Input data Start Marker

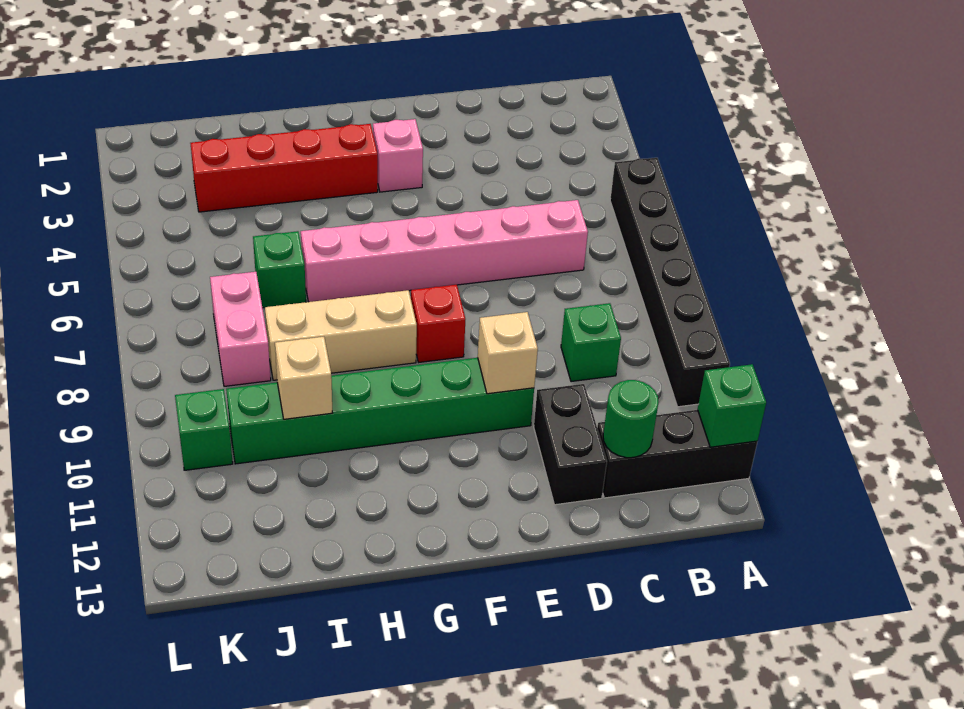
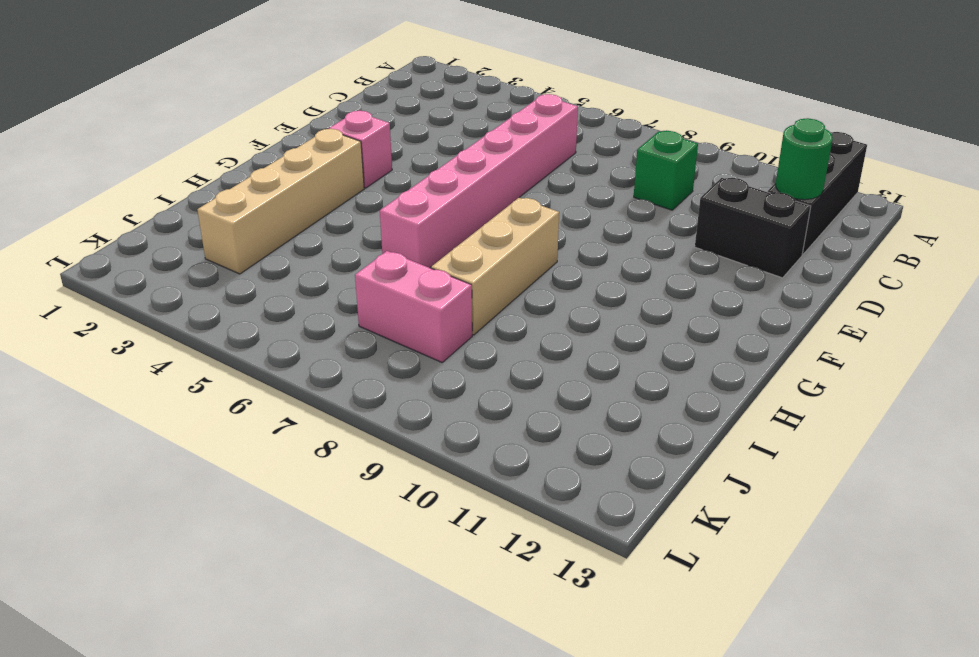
tan brick G3:J3 level 1 -> red brick G3:J3 level 1
none -> black brick A5:A10 level 1
none -> green brick E10:J10 level 1
none -> red brick F8 level 1

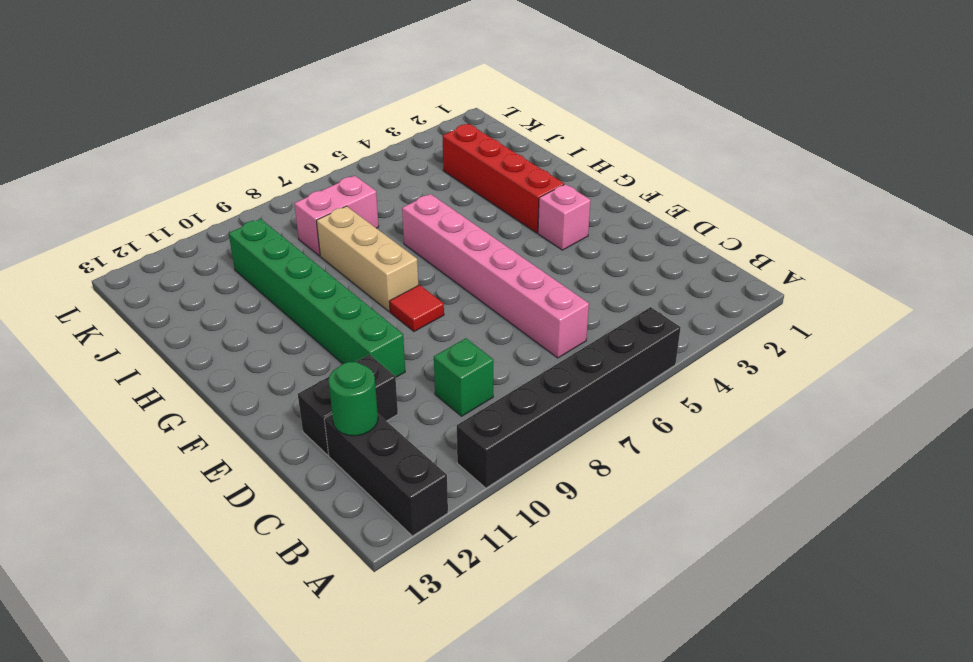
red tile F8 level 1 -> red brick F8 level 1
none -> green brick I6 level 1
none -> green brick K10 level 1
none -> green brick A12 level 2

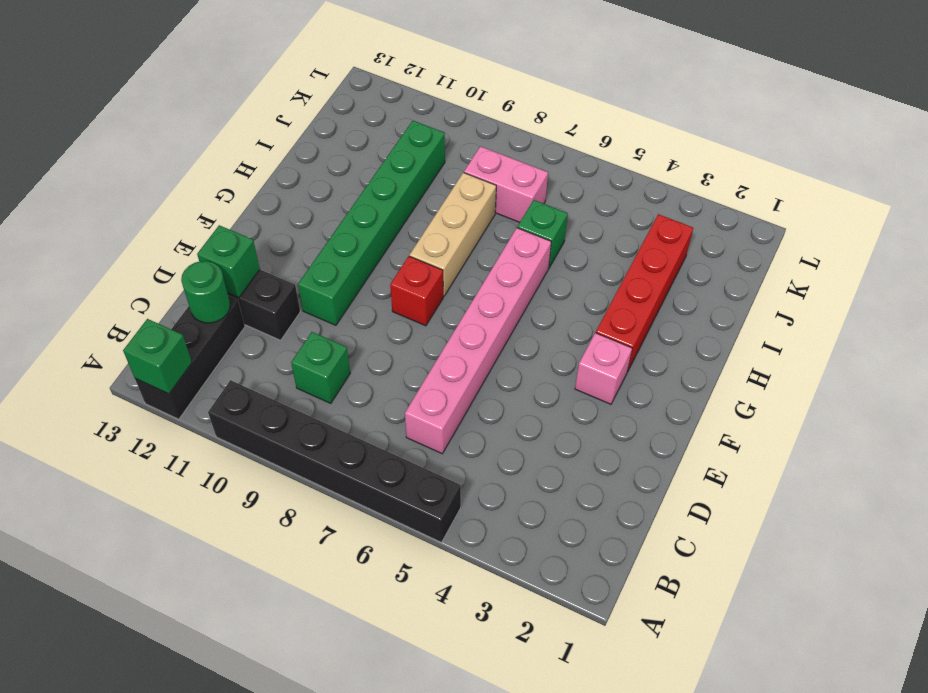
green brick D12 level 2 -> green brick K10 level 1
none -> tan brick E10 level 2
none -> tan brick I10 level 2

Input data End Marker

Each line above starting at the one holding "none -> black brick A5:A10 level 1" and ending at the one holding "none -> green brick A12 level 2" should be set down exactly as it stands, both ends included, with no pictures.

none -> black brick A5:A10 level 1
none -> green brick E10:J10 level 1
none -> red brick F8 level 1

red tile F8 level 1 -> red brick F8 level 1
none -> green brick I6 level 1
none -> green brick K10 level 1
none -> green brick A12 level 2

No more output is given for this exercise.